## TASK BRIEF
Read the records below and report each line in which "yellow" occurs.

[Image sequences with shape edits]
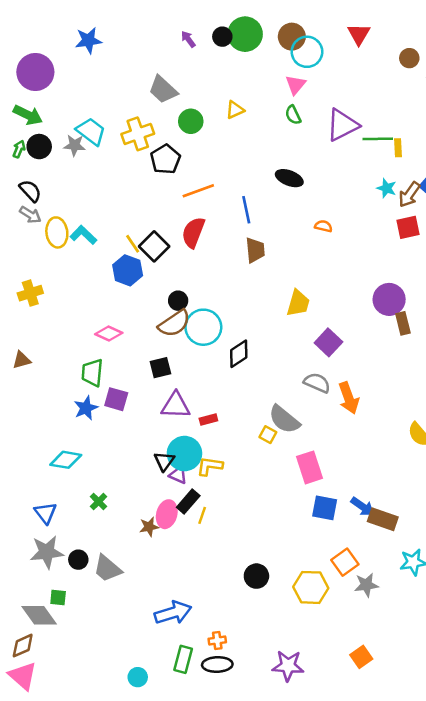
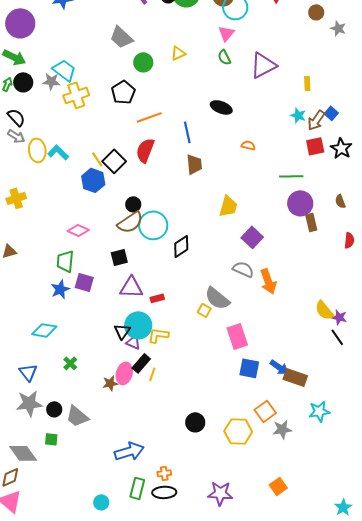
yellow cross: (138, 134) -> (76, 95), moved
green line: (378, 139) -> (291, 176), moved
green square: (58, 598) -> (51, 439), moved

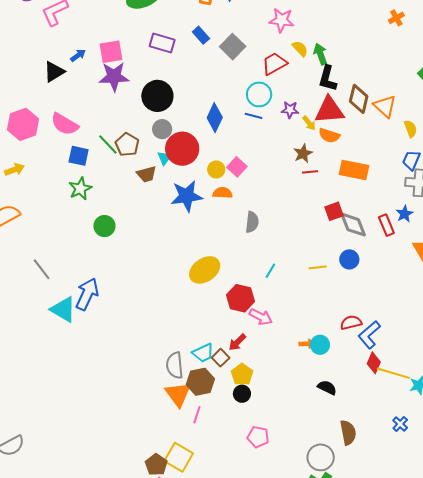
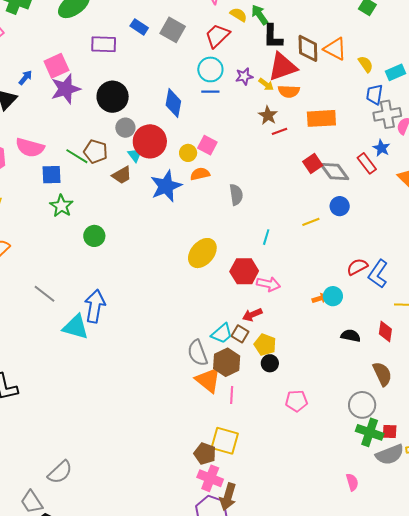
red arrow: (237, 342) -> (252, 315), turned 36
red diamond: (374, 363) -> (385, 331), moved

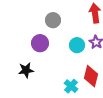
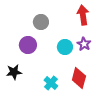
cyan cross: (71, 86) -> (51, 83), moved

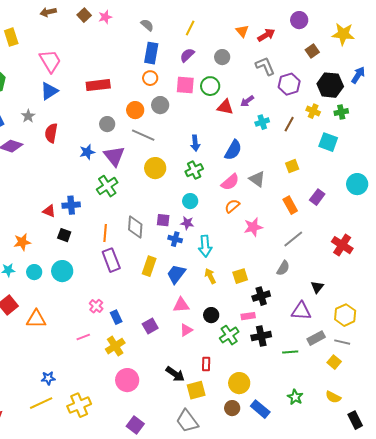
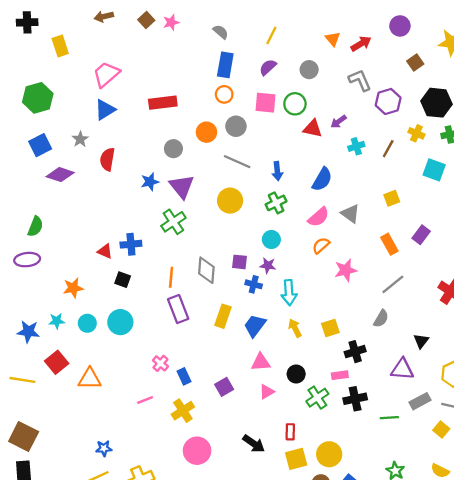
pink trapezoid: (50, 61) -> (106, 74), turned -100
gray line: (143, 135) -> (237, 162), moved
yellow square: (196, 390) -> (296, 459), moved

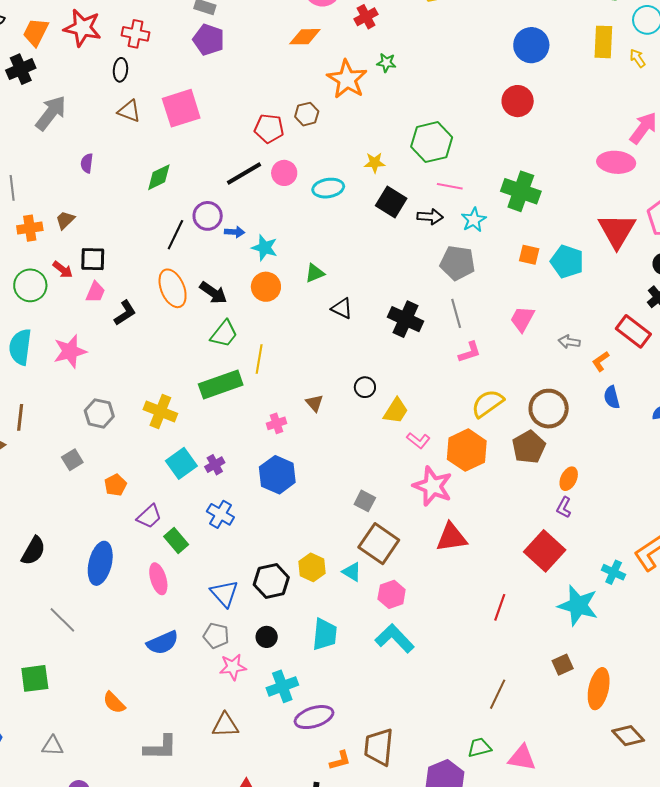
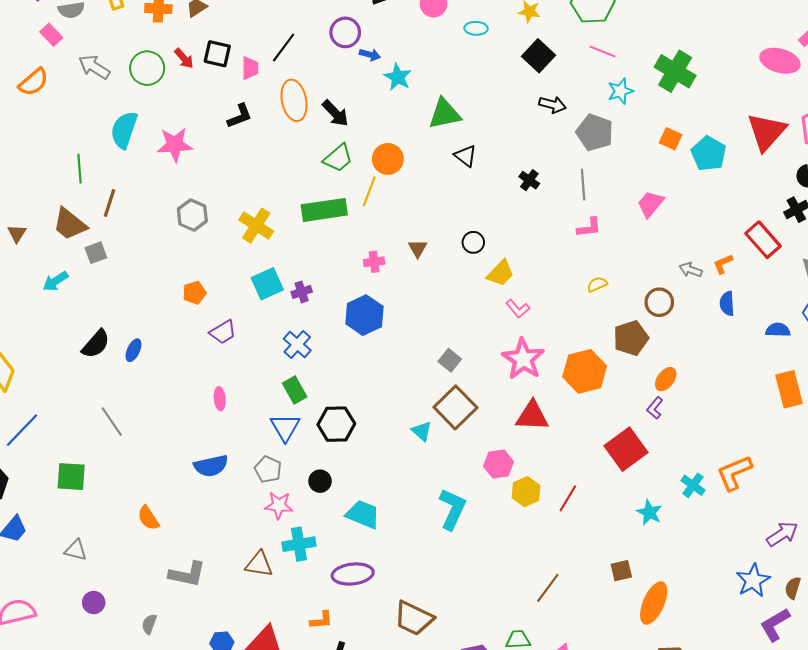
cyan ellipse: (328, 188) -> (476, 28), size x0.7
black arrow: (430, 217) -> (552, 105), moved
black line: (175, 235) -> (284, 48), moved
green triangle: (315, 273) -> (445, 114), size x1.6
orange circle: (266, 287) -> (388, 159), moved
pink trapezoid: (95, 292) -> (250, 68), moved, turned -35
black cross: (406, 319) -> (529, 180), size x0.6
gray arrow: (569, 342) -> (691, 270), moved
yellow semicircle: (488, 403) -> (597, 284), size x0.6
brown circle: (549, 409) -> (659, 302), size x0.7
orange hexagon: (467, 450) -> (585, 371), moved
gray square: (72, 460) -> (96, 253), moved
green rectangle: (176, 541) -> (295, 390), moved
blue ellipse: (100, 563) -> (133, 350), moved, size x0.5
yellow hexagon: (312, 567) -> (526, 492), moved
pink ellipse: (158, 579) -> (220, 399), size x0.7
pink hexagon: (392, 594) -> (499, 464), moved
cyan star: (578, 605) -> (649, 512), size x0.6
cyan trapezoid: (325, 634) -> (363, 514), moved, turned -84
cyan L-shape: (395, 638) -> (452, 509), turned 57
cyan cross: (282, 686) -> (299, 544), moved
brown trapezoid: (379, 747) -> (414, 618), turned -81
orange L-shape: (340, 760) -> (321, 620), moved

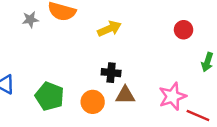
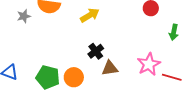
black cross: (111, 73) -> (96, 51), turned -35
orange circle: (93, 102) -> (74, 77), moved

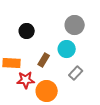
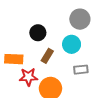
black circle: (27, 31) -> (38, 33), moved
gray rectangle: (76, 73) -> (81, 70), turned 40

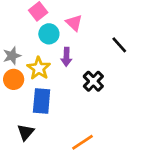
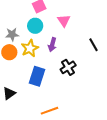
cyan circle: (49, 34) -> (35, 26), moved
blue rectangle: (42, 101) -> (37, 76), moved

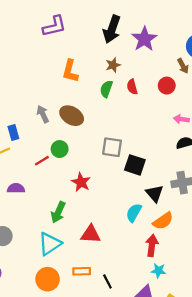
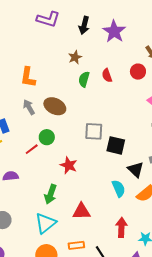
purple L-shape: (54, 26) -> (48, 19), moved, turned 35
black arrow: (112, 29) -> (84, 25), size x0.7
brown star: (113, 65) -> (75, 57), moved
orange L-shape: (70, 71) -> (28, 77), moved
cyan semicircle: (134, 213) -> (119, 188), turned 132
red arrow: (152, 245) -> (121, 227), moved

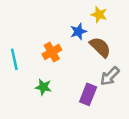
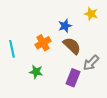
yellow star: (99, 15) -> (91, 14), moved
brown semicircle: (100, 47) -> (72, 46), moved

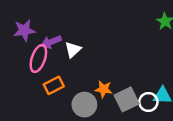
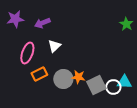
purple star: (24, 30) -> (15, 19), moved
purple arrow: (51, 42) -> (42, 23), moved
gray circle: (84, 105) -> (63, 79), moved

## SOLUTION TO THE PROBLEM
yellow cross: (138, 134) -> (76, 95), moved
yellow square: (196, 390) -> (296, 459), moved
yellow semicircle: (488, 403) -> (597, 284), size x0.6
yellow hexagon: (312, 567) -> (526, 492), moved
yellow star: (99, 15) -> (91, 14), moved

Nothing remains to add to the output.